┌──

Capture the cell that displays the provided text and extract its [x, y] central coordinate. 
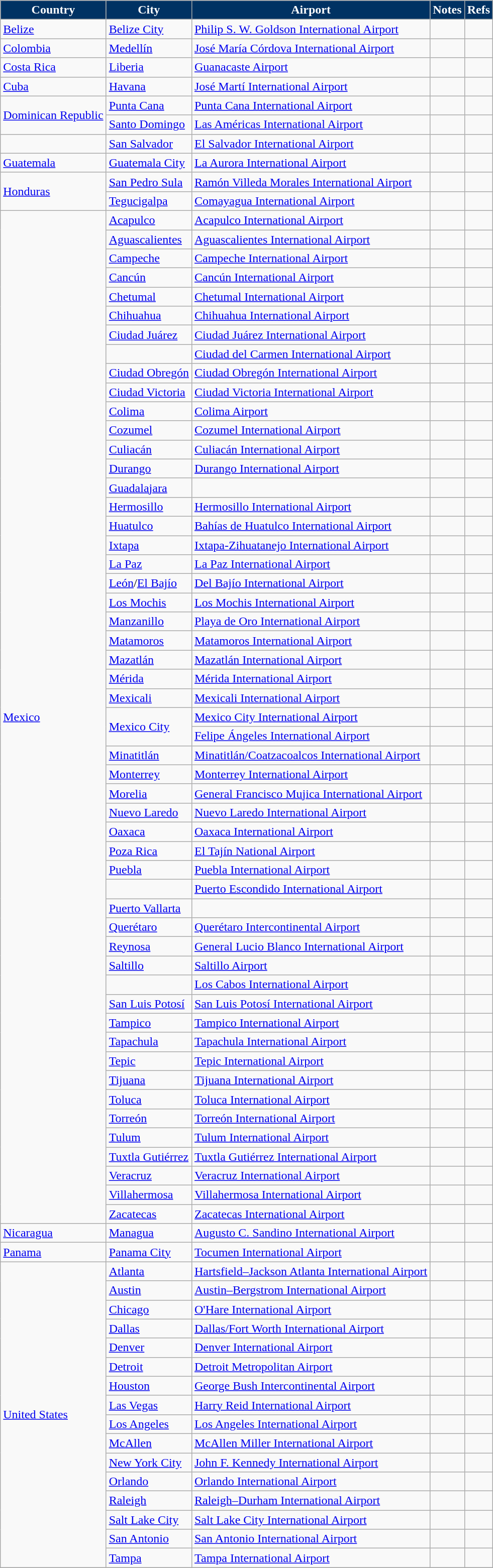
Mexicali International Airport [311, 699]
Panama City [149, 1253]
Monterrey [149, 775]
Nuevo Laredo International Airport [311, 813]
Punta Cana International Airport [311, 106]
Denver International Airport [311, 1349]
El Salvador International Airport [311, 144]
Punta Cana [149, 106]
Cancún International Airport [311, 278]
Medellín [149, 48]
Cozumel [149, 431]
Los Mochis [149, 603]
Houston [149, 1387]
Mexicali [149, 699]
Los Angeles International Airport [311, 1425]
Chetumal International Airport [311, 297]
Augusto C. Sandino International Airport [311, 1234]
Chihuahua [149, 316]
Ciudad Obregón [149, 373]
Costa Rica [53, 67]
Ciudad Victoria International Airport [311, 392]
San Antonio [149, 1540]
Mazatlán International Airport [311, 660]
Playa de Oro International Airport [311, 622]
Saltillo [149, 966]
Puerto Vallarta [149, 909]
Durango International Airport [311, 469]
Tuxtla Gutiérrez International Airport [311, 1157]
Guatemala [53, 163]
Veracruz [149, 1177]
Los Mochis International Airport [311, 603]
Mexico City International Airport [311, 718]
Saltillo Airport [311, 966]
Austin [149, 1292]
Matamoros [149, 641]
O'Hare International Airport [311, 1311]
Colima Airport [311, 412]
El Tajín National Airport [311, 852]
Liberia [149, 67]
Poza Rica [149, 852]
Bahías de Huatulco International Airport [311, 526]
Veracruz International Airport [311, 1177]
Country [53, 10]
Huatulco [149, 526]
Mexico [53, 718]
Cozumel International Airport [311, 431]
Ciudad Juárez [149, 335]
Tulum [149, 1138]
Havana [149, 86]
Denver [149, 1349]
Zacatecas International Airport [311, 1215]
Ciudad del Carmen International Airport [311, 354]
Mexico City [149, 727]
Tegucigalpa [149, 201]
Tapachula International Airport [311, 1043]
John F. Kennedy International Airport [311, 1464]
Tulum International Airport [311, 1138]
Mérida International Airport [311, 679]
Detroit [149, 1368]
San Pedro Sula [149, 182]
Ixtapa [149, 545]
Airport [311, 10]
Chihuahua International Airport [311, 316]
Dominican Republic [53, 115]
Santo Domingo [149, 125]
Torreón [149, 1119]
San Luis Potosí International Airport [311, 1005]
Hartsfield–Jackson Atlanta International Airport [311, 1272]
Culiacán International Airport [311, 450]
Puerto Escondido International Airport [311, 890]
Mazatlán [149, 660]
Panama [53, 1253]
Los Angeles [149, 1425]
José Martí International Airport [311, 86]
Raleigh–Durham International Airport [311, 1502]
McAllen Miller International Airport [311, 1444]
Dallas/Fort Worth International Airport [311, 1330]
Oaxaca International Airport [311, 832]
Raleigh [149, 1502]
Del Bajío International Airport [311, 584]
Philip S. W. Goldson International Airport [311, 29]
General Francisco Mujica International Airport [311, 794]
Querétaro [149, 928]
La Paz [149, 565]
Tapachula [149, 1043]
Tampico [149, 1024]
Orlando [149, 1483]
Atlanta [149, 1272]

└──

> Your objective: Render every line of the entries above as a numbered list, omitting blank lines and leaving out the pictures.

> The reply:
1. Capture the cell that displays the provided text and extract its [x, y] central coordinate. 
2. Mexicali International Airport [311, 699]
3. Panama City [149, 1253]
4. Monterrey [149, 775]
5. Nuevo Laredo International Airport [311, 813]
6. Punta Cana International Airport [311, 106]
7. Denver International Airport [311, 1349]
8. El Salvador International Airport [311, 144]
9. Punta Cana [149, 106]
10. Cancún International Airport [311, 278]
11. Medellín [149, 48]
12. Cozumel [149, 431]
13. Los Mochis [149, 603]
14. Houston [149, 1387]
15. Mexicali [149, 699]
16. Los Angeles International Airport [311, 1425]
17. Chetumal International Airport [311, 297]
18. Augusto C. Sandino International Airport [311, 1234]
19. Chihuahua [149, 316]
20. Ciudad Obregón [149, 373]
21. Costa Rica [53, 67]
22. Ciudad Victoria International Airport [311, 392]
23. San Antonio [149, 1540]
24. Mazatlán International Airport [311, 660]
25. Playa de Oro International Airport [311, 622]
26. Saltillo [149, 966]
27. Puerto Vallarta [149, 909]
28. Durango International Airport [311, 469]
29. Tuxtla Gutiérrez International Airport [311, 1157]
30. Guatemala [53, 163]
31. Veracruz [149, 1177]
32. Los Mochis International Airport [311, 603]
33. Mexico City International Airport [311, 718]
34. Saltillo Airport [311, 966]
35. Austin [149, 1292]
36. Matamoros [149, 641]
37. O'Hare International Airport [311, 1311]
38. Colima Airport [311, 412]
39. El Tajín National Airport [311, 852]
40. Liberia [149, 67]
41. Poza Rica [149, 852]
42. Bahías de Huatulco International Airport [311, 526]
43. Veracruz International Airport [311, 1177]
44. Country [53, 10]
45. Huatulco [149, 526]
46. Mexico [53, 718]
47. Cozumel International Airport [311, 431]
48. Ciudad Juárez [149, 335]
49. Tulum [149, 1138]
50. Havana [149, 86]
51. Denver [149, 1349]
52. Zacatecas International Airport [311, 1215]
53. Ciudad del Carmen International Airport [311, 354]
54. Mexico City [149, 727]
55. Tegucigalpa [149, 201]
56. Tapachula International Airport [311, 1043]
57. John F. Kennedy International Airport [311, 1464]
58. Tulum International Airport [311, 1138]
59. Mérida International Airport [311, 679]
60. Detroit [149, 1368]
61. San Pedro Sula [149, 182]
62. Ixtapa [149, 545]
63. Airport [311, 10]
64. Chihuahua International Airport [311, 316]
65. Dominican Republic [53, 115]
66. Santo Domingo [149, 125]
67. Torreón [149, 1119]
68. San Luis Potosí International Airport [311, 1005]
69. Hartsfield–Jackson Atlanta International Airport [311, 1272]
70. Culiacán International Airport [311, 450]
71. Puerto Escondido International Airport [311, 890]
72. Mazatlán [149, 660]
73. Panama [53, 1253]
74. Los Angeles [149, 1425]
75. José Martí International Airport [311, 86]
76. Raleigh–Durham International Airport [311, 1502]
77. McAllen Miller International Airport [311, 1444]
78. Dallas/Fort Worth International Airport [311, 1330]
79. Oaxaca International Airport [311, 832]
80. Raleigh [149, 1502]
81. Del Bajío International Airport [311, 584]
82. Philip S. W. Goldson International Airport [311, 29]
83. General Francisco Mujica International Airport [311, 794]
84. Querétaro [149, 928]
85. La Paz [149, 565]
86. Tapachula [149, 1043]
87. Tampico [149, 1024]
88. Orlando [149, 1483]
89. Atlanta [149, 1272]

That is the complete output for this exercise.